(Spatial object tracking data)

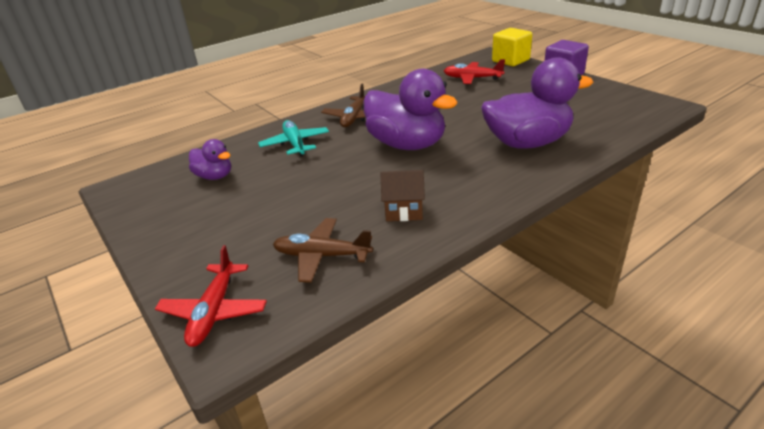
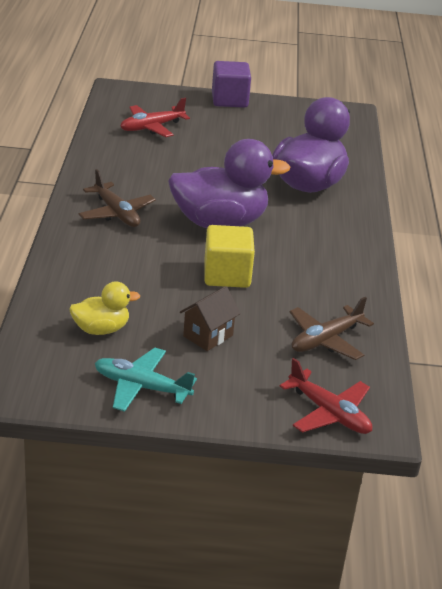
camera: 55 degrees left, 0 degrees up
(215, 176) = (101, 329): purple duck -> yellow duck
(295, 144) = (113, 264): turquoise plane -> turquoise plane (141, 387)
(404, 211) = (320, 281): brown house -> brown house (208, 336)
(510, 60) = (152, 93): yellow cube -> yellow cube (227, 275)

- Task requirements: The task calls for repeating each line above exactly while excluding the pictures.

- Output below:
camera: 55 degrees left, 0 degrees up
(215, 176) = (101, 329): purple duck -> yellow duck
(295, 144) = (113, 264): turquoise plane -> turquoise plane (141, 387)
(404, 211) = (320, 281): brown house -> brown house (208, 336)
(510, 60) = (152, 93): yellow cube -> yellow cube (227, 275)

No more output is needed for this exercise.